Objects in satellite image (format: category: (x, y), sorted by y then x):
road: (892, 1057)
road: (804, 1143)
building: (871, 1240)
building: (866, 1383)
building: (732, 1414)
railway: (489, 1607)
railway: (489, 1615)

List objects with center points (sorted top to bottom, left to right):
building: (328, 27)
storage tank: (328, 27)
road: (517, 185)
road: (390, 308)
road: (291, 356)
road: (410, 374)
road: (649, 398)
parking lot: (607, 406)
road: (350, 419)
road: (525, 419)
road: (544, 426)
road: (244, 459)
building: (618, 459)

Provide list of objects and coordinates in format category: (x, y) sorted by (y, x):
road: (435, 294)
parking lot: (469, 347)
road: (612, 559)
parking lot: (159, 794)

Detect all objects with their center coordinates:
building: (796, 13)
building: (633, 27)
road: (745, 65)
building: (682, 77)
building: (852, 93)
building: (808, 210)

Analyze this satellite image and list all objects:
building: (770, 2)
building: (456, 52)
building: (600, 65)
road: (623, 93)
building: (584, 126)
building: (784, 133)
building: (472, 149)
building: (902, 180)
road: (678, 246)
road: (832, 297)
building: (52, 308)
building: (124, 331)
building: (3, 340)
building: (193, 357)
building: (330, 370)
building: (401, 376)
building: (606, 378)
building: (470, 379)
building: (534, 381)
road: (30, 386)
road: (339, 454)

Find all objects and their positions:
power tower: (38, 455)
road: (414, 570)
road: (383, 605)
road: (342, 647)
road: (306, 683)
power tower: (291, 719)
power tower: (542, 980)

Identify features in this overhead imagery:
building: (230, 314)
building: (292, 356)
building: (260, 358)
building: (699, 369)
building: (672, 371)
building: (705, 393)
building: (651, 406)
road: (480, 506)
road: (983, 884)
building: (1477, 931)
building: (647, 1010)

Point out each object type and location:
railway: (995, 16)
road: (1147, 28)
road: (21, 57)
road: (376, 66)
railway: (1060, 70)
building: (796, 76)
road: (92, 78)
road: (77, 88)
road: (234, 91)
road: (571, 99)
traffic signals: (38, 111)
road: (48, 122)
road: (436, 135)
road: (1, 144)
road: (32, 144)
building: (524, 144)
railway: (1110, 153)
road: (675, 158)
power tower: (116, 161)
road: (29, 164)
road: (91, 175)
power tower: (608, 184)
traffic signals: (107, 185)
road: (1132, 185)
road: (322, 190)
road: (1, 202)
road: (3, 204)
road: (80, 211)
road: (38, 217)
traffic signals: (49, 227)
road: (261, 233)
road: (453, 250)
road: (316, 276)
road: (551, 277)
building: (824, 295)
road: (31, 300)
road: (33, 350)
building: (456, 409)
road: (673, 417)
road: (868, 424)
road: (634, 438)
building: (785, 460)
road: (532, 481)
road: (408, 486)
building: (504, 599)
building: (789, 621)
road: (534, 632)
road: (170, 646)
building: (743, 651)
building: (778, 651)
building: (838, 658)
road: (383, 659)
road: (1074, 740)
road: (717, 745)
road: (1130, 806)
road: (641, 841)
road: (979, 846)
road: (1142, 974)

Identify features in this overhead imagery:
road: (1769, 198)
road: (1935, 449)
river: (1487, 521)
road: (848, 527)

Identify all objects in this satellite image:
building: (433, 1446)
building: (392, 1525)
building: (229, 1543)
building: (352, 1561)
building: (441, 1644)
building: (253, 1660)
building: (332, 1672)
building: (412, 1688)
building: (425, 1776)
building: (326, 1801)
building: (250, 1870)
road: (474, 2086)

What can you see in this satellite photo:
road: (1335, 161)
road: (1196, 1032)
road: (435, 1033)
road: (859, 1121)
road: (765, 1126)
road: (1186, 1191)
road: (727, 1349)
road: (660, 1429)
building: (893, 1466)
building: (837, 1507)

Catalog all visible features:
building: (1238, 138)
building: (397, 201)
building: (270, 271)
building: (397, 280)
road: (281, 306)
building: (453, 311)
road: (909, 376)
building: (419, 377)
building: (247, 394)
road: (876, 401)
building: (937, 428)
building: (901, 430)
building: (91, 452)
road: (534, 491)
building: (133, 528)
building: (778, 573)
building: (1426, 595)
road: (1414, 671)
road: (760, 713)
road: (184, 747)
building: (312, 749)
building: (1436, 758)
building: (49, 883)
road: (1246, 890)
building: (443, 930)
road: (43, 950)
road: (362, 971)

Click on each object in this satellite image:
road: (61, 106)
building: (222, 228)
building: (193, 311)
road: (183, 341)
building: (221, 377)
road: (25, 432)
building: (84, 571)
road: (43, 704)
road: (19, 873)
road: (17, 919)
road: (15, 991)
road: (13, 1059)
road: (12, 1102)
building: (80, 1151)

YOUR INSTRUCTIONS
The material above should be retyped in full, exactly as given.

COMPLETED EXERCISE
Objects in satellite image (format: category: (x, y), sorted by y then x):
road: (892, 1057)
road: (804, 1143)
building: (871, 1240)
building: (866, 1383)
building: (732, 1414)
railway: (489, 1607)
railway: (489, 1615)

List objects with center points (sorted top to bottom, left to right):
building: (328, 27)
storage tank: (328, 27)
road: (517, 185)
road: (390, 308)
road: (291, 356)
road: (410, 374)
road: (649, 398)
parking lot: (607, 406)
road: (350, 419)
road: (525, 419)
road: (544, 426)
road: (244, 459)
building: (618, 459)

Provide list of objects and coordinates in format category: (x, y) sorted by (y, x):
road: (435, 294)
parking lot: (469, 347)
road: (612, 559)
parking lot: (159, 794)

Detect all objects with their center coordinates:
building: (796, 13)
building: (633, 27)
road: (745, 65)
building: (682, 77)
building: (852, 93)
building: (808, 210)

Analyze this satellite image and list all objects:
building: (770, 2)
building: (456, 52)
building: (600, 65)
road: (623, 93)
building: (584, 126)
building: (784, 133)
building: (472, 149)
building: (902, 180)
road: (678, 246)
road: (832, 297)
building: (52, 308)
building: (124, 331)
building: (3, 340)
building: (193, 357)
building: (330, 370)
building: (401, 376)
building: (606, 378)
building: (470, 379)
building: (534, 381)
road: (30, 386)
road: (339, 454)

Find all objects and their positions:
power tower: (38, 455)
road: (414, 570)
road: (383, 605)
road: (342, 647)
road: (306, 683)
power tower: (291, 719)
power tower: (542, 980)

Identify features in this overhead imagery:
building: (230, 314)
building: (292, 356)
building: (260, 358)
building: (699, 369)
building: (672, 371)
building: (705, 393)
building: (651, 406)
road: (480, 506)
road: (983, 884)
building: (1477, 931)
building: (647, 1010)

Point out each object type and location:
railway: (995, 16)
road: (1147, 28)
road: (21, 57)
road: (376, 66)
railway: (1060, 70)
building: (796, 76)
road: (92, 78)
road: (77, 88)
road: (234, 91)
road: (571, 99)
traffic signals: (38, 111)
road: (48, 122)
road: (436, 135)
road: (1, 144)
road: (32, 144)
building: (524, 144)
railway: (1110, 153)
road: (675, 158)
power tower: (116, 161)
road: (29, 164)
road: (91, 175)
power tower: (608, 184)
traffic signals: (107, 185)
road: (1132, 185)
road: (322, 190)
road: (1, 202)
road: (3, 204)
road: (80, 211)
road: (38, 217)
traffic signals: (49, 227)
road: (261, 233)
road: (453, 250)
road: (316, 276)
road: (551, 277)
building: (824, 295)
road: (31, 300)
road: (33, 350)
building: (456, 409)
road: (673, 417)
road: (868, 424)
road: (634, 438)
building: (785, 460)
road: (532, 481)
road: (408, 486)
building: (504, 599)
building: (789, 621)
road: (534, 632)
road: (170, 646)
building: (743, 651)
building: (778, 651)
building: (838, 658)
road: (383, 659)
road: (1074, 740)
road: (717, 745)
road: (1130, 806)
road: (641, 841)
road: (979, 846)
road: (1142, 974)

Identify features in this overhead imagery:
road: (1769, 198)
road: (1935, 449)
river: (1487, 521)
road: (848, 527)

Identify all objects in this satellite image:
building: (433, 1446)
building: (392, 1525)
building: (229, 1543)
building: (352, 1561)
building: (441, 1644)
building: (253, 1660)
building: (332, 1672)
building: (412, 1688)
building: (425, 1776)
building: (326, 1801)
building: (250, 1870)
road: (474, 2086)

What can you see in this satellite photo:
road: (1335, 161)
road: (1196, 1032)
road: (435, 1033)
road: (859, 1121)
road: (765, 1126)
road: (1186, 1191)
road: (727, 1349)
road: (660, 1429)
building: (893, 1466)
building: (837, 1507)

Catalog all visible features:
building: (1238, 138)
building: (397, 201)
building: (270, 271)
building: (397, 280)
road: (281, 306)
building: (453, 311)
road: (909, 376)
building: (419, 377)
building: (247, 394)
road: (876, 401)
building: (937, 428)
building: (901, 430)
building: (91, 452)
road: (534, 491)
building: (133, 528)
building: (778, 573)
building: (1426, 595)
road: (1414, 671)
road: (760, 713)
road: (184, 747)
building: (312, 749)
building: (1436, 758)
building: (49, 883)
road: (1246, 890)
building: (443, 930)
road: (43, 950)
road: (362, 971)

Click on each object in this satellite image:
road: (61, 106)
building: (222, 228)
building: (193, 311)
road: (183, 341)
building: (221, 377)
road: (25, 432)
building: (84, 571)
road: (43, 704)
road: (19, 873)
road: (17, 919)
road: (15, 991)
road: (13, 1059)
road: (12, 1102)
building: (80, 1151)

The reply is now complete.